TRY IT -
For every entry, reproduce the wording exactly and omit any image it holds.

INFORMATION SHOWN -
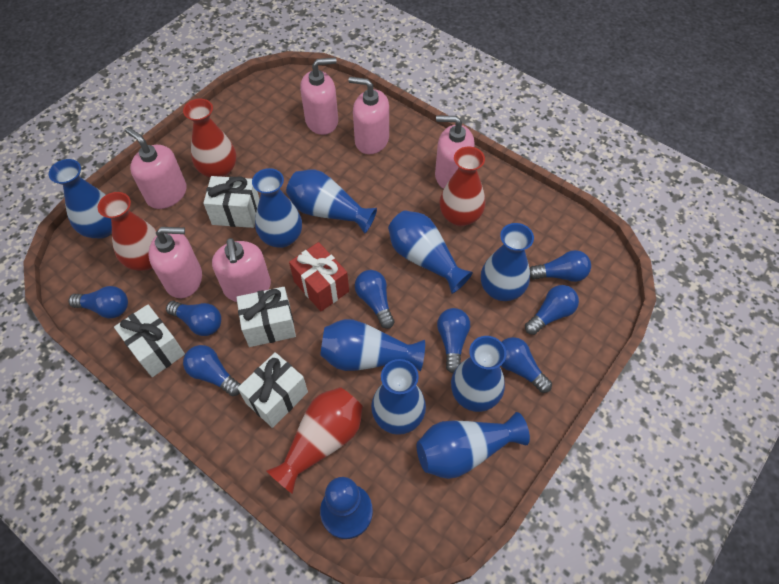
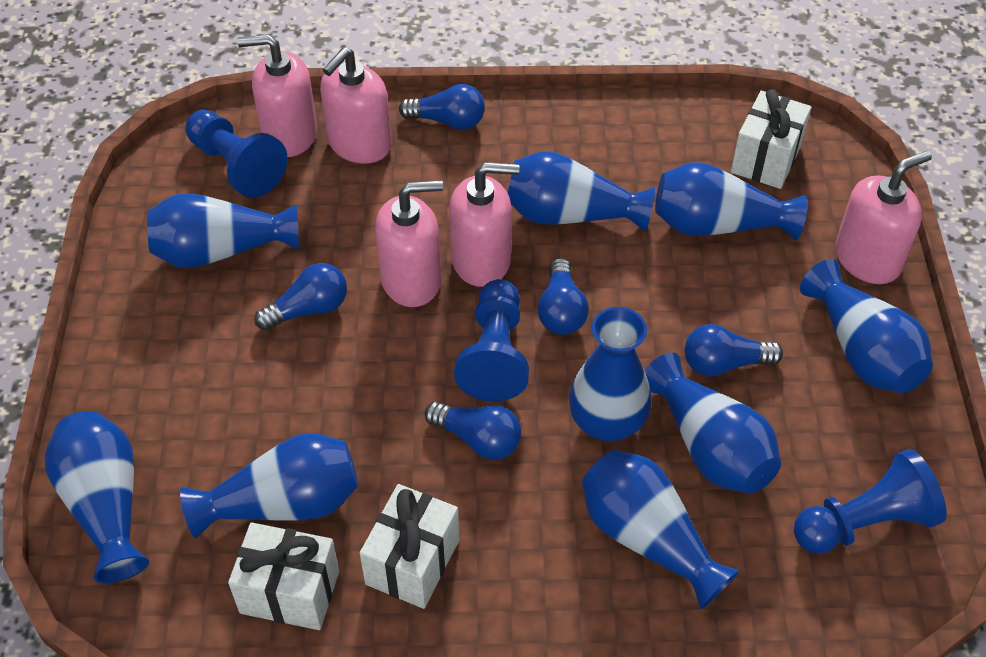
blue light bulb: 8 -> 5
blue pawn: 1 -> 3
pink soap dispenser: 6 -> 5
red gift: 1 -> 0
red vase: 4 -> 0
white gift: 4 -> 3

RESULT BELOW -
blue light bulb: 8 -> 5
blue pawn: 1 -> 3
pink soap dispenser: 6 -> 5
red gift: 1 -> 0
red vase: 4 -> 0
white gift: 4 -> 3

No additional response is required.